--- Input for this task ---

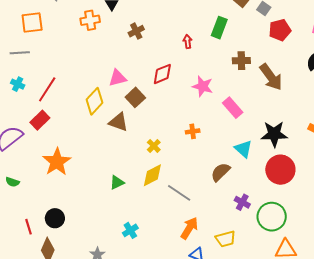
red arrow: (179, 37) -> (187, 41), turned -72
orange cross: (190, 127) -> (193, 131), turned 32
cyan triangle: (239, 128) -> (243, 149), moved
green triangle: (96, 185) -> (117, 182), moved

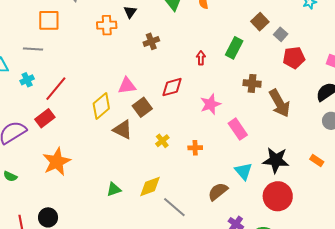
cyan cross: (18, 84) -> (27, 80), turned 32
pink star: (203, 86) -> (210, 104), turned 30
yellow cross: (154, 146) -> (162, 141), moved

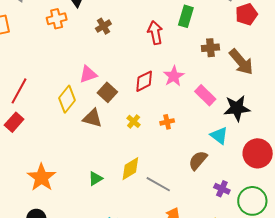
red arrow: (201, 58) -> (155, 33), size x1.6
red diamond: (172, 87) -> (144, 81), moved
black star: (276, 160) -> (237, 108), moved
orange star: (57, 162) -> (42, 177), moved

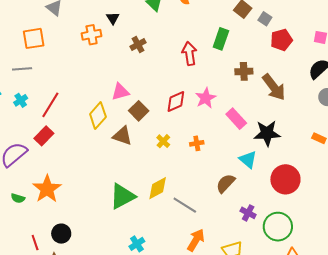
orange star: (42, 177) -> (47, 189), moved
green triangle: (95, 179) -> (122, 196), size x1.8

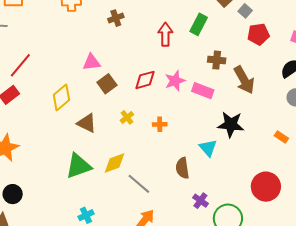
yellow diamond: (98, 116) -> (61, 97), moved
pink rectangle: (236, 119) -> (203, 91), moved, turned -35
brown triangle: (122, 136) -> (87, 123), moved
red circle: (285, 179) -> (266, 187), moved
brown semicircle: (226, 183) -> (182, 168), turned -60

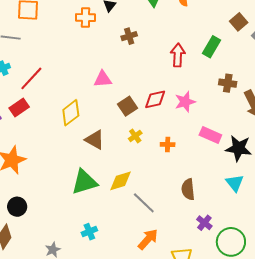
brown square: (107, 84) -> (128, 106), moved
pink rectangle: (203, 91) -> (210, 135), moved
cyan triangle: (208, 148) -> (235, 183), moved

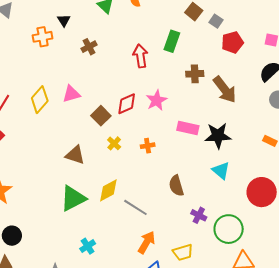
yellow diamond: (71, 113) -> (40, 100), moved

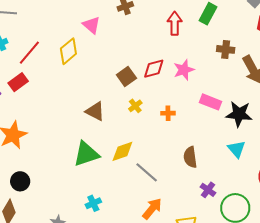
pink triangle: (71, 94) -> (91, 25), moved, turned 48

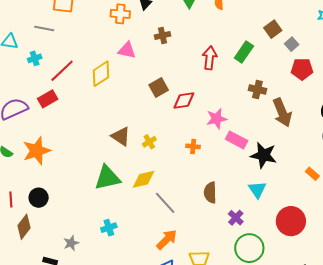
pink triangle: (91, 25) -> (127, 50), turned -36
pink star: (184, 70) -> (217, 119), moved
brown square: (126, 76) -> (159, 88), moved
yellow cross: (135, 106) -> (149, 142), moved
purple cross: (208, 190) -> (236, 218), moved

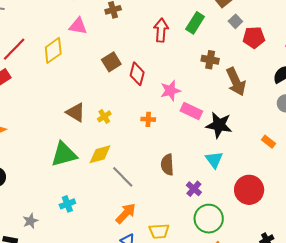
gray square: (292, 44) -> (235, 21), moved
red diamond: (184, 101) -> (137, 74), turned -65

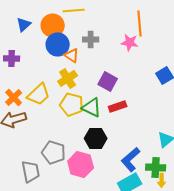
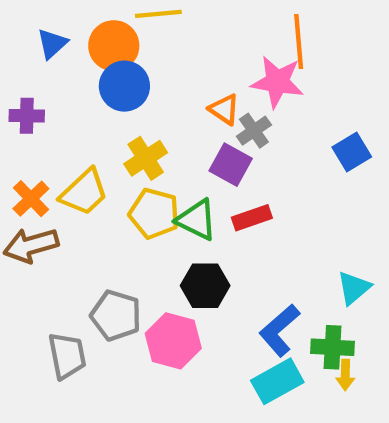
gray cross: (91, 39) -> (254, 131), moved, turned -35
pink star: (130, 42) -> (277, 82), size x1.4
orange triangle: (72, 55) -> (224, 109), moved

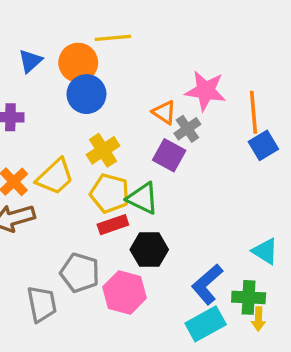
orange line: (299, 41) -> (254, 112), moved
red rectangle: (252, 218) -> (113, 225), moved
cyan triangle: (354, 288) -> (265, 251), turned -48

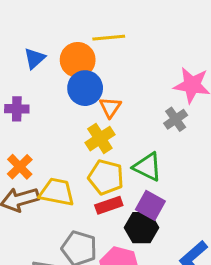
orange triangle: (164, 112) -> (110, 107), moved, turned 30
purple square: (169, 155) -> (150, 205), moved
yellow trapezoid: (55, 177) -> (57, 192), moved, turned -126
green triangle: (143, 198) -> (147, 167), moved

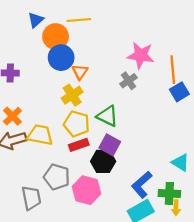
blue triangle: (35, 58) -> (36, 20), moved

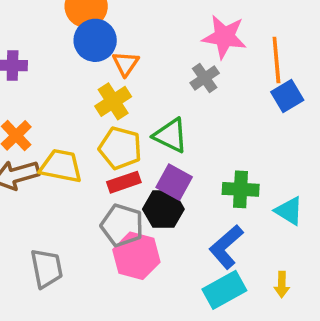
gray pentagon: (57, 177) -> (122, 225), moved
green cross: (169, 193) -> (241, 189), moved

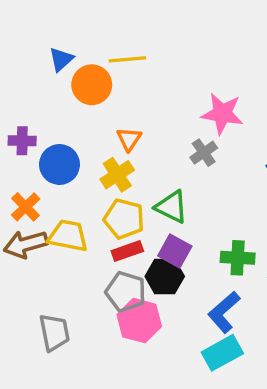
blue circle: (95, 40) -> (59, 164), moved

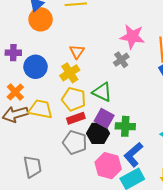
orange circle: (92, 85) -> (41, 19), moved
green cross: (238, 258) -> (125, 126), moved
pink hexagon: (139, 321) -> (108, 166), moved

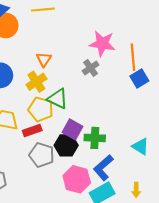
green triangle: (102, 92) -> (58, 99), moved
red rectangle: (76, 118) -> (32, 131), moved

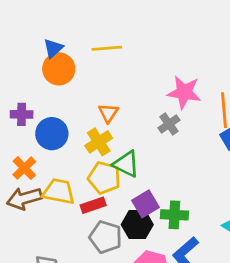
purple square: (72, 129) -> (146, 204), turned 30

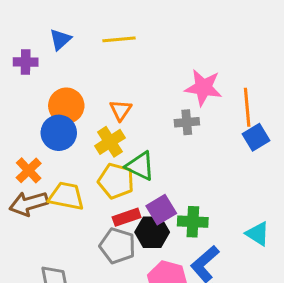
orange circle: (59, 69) -> (66, 106), moved
purple cross: (22, 114) -> (26, 62), moved
gray cross: (169, 124) -> (187, 122), turned 30
red rectangle: (93, 205) -> (127, 217), moved

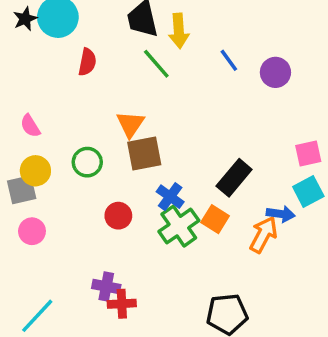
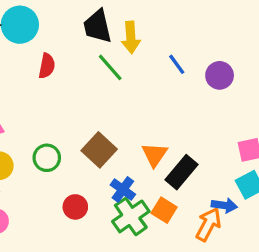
orange triangle: (130, 124) -> (155, 155), moved
brown square: (144, 154) -> (99, 150), turned -36

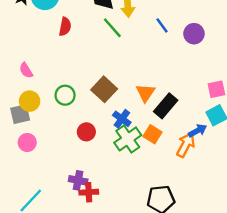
blue arrow: (224, 205) -> (198, 131), turned -36

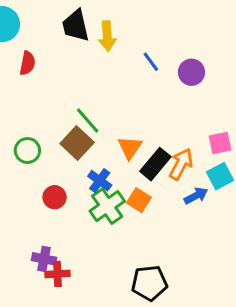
green line: (112, 28) -> (88, 120), moved
orange arrow: (186, 145) -> (181, 164), moved

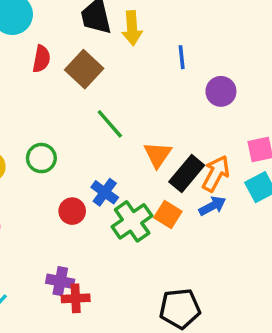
blue line: (151, 62) -> (182, 57), turned 30
purple circle: (191, 72) -> (221, 91), moved
brown square: (77, 143) -> (84, 69), moved
blue cross: (100, 181) -> (105, 192), moved
blue arrow: (196, 196) -> (212, 206), moved

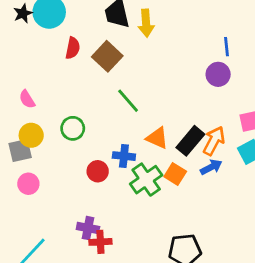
blue line: (182, 57) -> (226, 47), moved
orange triangle: (158, 155) -> (157, 138), moved, turned -40
blue cross: (105, 192) -> (124, 156), turned -30

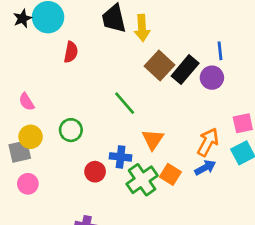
brown square: (107, 56) -> (160, 66), moved
orange triangle: (157, 138) -> (153, 139), turned 40
black rectangle: (190, 141) -> (185, 70), moved

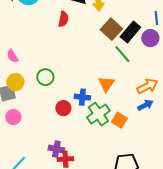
red semicircle: (71, 52) -> (63, 19), moved
green line: (125, 103) -> (122, 54), moved
orange arrow: (208, 142) -> (147, 86), turned 35
orange square: (170, 174) -> (119, 120), moved

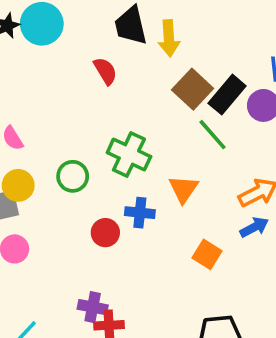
red semicircle: (63, 19) -> (105, 71), turned -42
green cross: (98, 114) -> (129, 155), moved, turned -30

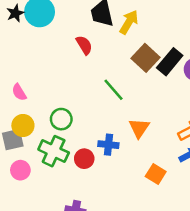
yellow arrow: (169, 38) -> (129, 22), turned -145
green line: (213, 135) -> (114, 90), moved
green cross: (129, 155) -> (54, 151), moved

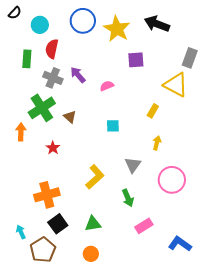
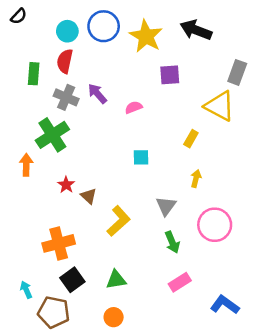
cyan circle: (40, 25) -> (67, 31), moved
brown triangle: (70, 117) -> (89, 196), moved
green arrow: (128, 198) -> (172, 242), moved
brown pentagon: (43, 250) -> (54, 312), turned -30

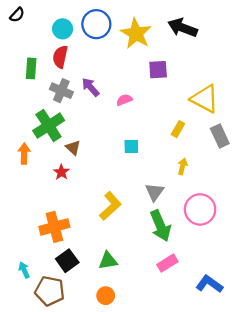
gray rectangle: (237, 72) -> (220, 136), moved, turned -45
brown triangle: (89, 196) -> (73, 148), moved
green arrow: (172, 242) -> (160, 226), size x1.5

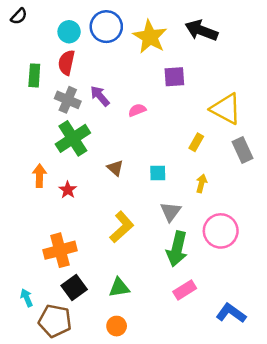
green cross: (49, 126) -> (73, 138), moved
cyan square: (131, 147) -> (158, 173), moved
brown triangle: (73, 148) -> (115, 168), moved
orange arrow: (24, 153) -> (39, 176), moved
green arrow: (160, 226) -> (177, 249), turned 36

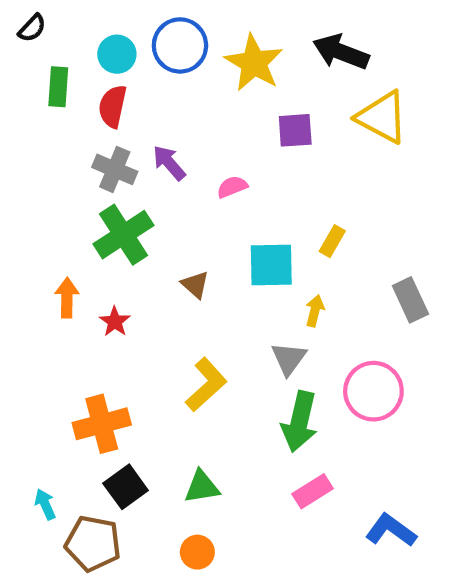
green rectangle: (34, 75) -> (58, 87), moved
yellow triangle: (226, 109) -> (382, 117), moved
gray rectangle: (243, 150) -> (410, 300), moved
cyan square: (158, 173) -> (271, 265), moved, size x1.6
yellow arrow: (201, 183) -> (315, 311), moved

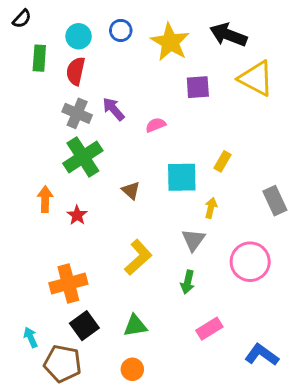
blue circle: (180, 45) -> (121, 30), size x0.6
green arrow: (300, 422) -> (188, 282), moved, size x0.6

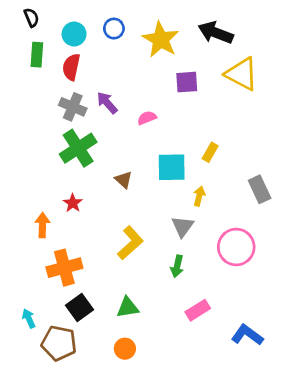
black semicircle: (22, 19) -> (31, 18), moved, turned -66
orange arrow: (45, 199) -> (42, 225), moved

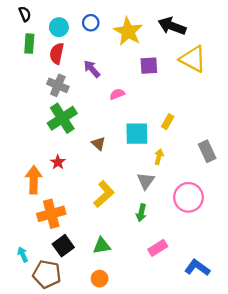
purple arrow: (107, 103) -> (92, 69), moved
orange arrow: (42, 225) -> (34, 180), size x1.4

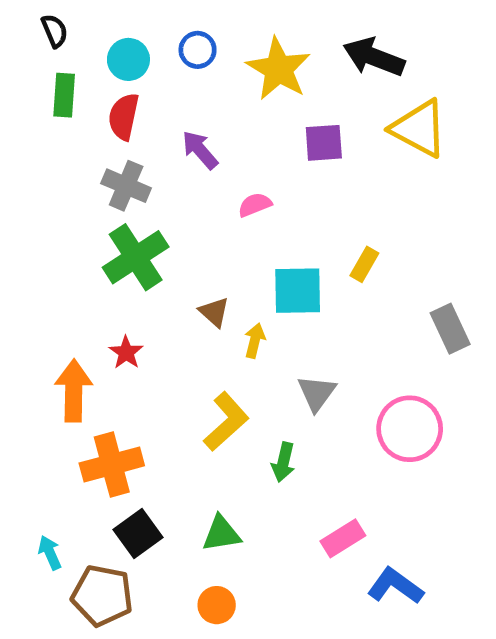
yellow arrow: (159, 157) -> (255, 341), moved
green arrow: (141, 213) -> (283, 462), moved
blue L-shape: (197, 268) -> (395, 586), moved

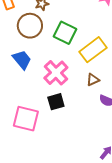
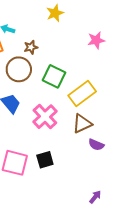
brown triangle: (93, 80) -> (82, 124), size x1.5
black square: (56, 102) -> (45, 160), moved

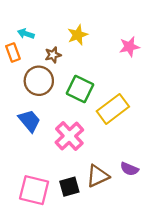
yellow star: (55, 13) -> (78, 35), moved
brown triangle: (82, 124) -> (98, 176), moved

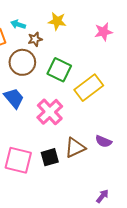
cyan arrow: (26, 34) -> (18, 24), moved
yellow star: (78, 35) -> (57, 21), turned 30

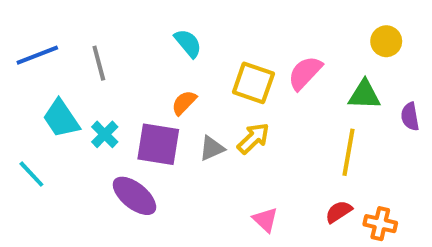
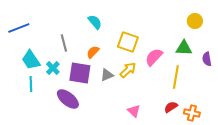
gray line: (99, 63) -> (64, 43), moved
pink semicircle: (305, 73) -> (154, 57), moved
cyan line: (31, 174) -> (31, 84), moved, turned 42

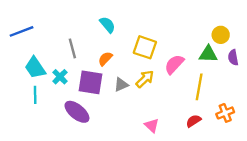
yellow circle: (195, 21) -> (221, 35), moved
purple semicircle: (207, 59) -> (233, 57), moved
orange cross: (192, 113) -> (225, 113), moved, turned -35

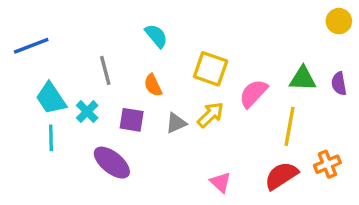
yellow circle: (221, 35) -> (339, 21), moved
orange semicircle: (105, 59) -> (153, 85), turned -70
purple square: (91, 82) -> (132, 120), size x0.7
red semicircle: (194, 121) -> (281, 176), size x1.5

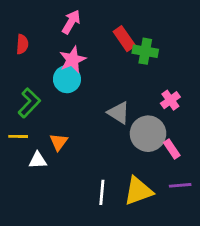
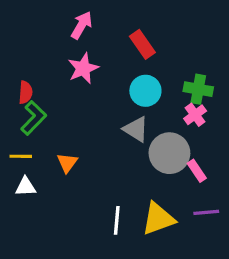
red semicircle: (22, 44) -> (26, 92), moved
green cross: (145, 51) -> (198, 89), moved
cyan circle: (67, 79) -> (145, 91), moved
white triangle: (38, 160) -> (26, 187), moved

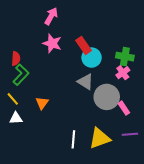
red rectangle: (142, 44) -> (83, 45), moved
pink star: (83, 68) -> (52, 43), turned -30
yellow line: (21, 156) -> (13, 99), turned 48

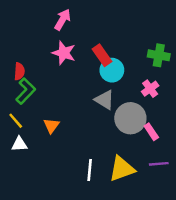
green cross: (125, 57) -> (159, 55), moved

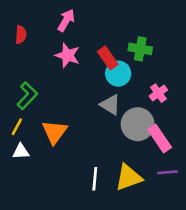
green cross: (159, 55) -> (140, 49), moved
red semicircle: (19, 71) -> (21, 35), moved
yellow line: (16, 121) -> (17, 127), turned 70
orange triangle: (51, 126) -> (55, 132), size x1.5
pink rectangle: (151, 132) -> (160, 138), size x1.5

---

In the listing above, the required lines run from the line with "green line: (213, 135) -> (114, 90), moved" through the line with "black semicircle: (22, 19)". Output exactly those lines, omitting pictures.

(Task answer)
green line: (213, 135) -> (114, 90), moved
green cross: (129, 155) -> (54, 151), moved

cyan circle: (40, 25) -> (67, 31), moved
brown triangle: (70, 117) -> (89, 196), moved
green arrow: (128, 198) -> (172, 242), moved
brown pentagon: (43, 250) -> (54, 312), turned -30

gray rectangle: (237, 72) -> (220, 136), moved, turned -45
brown triangle: (89, 196) -> (73, 148), moved
green arrow: (172, 242) -> (160, 226), size x1.5

green cross: (49, 126) -> (73, 138), moved
cyan square: (131, 147) -> (158, 173), moved
brown triangle: (73, 148) -> (115, 168), moved
orange arrow: (24, 153) -> (39, 176), moved
green arrow: (160, 226) -> (177, 249), turned 36

green rectangle: (34, 75) -> (58, 87), moved
yellow triangle: (226, 109) -> (382, 117), moved
gray rectangle: (243, 150) -> (410, 300), moved
cyan square: (158, 173) -> (271, 265), moved, size x1.6
yellow arrow: (201, 183) -> (315, 311), moved

blue circle: (180, 45) -> (121, 30), size x0.6
green arrow: (300, 422) -> (188, 282), moved, size x0.6

black semicircle: (22, 19) -> (31, 18), moved, turned -66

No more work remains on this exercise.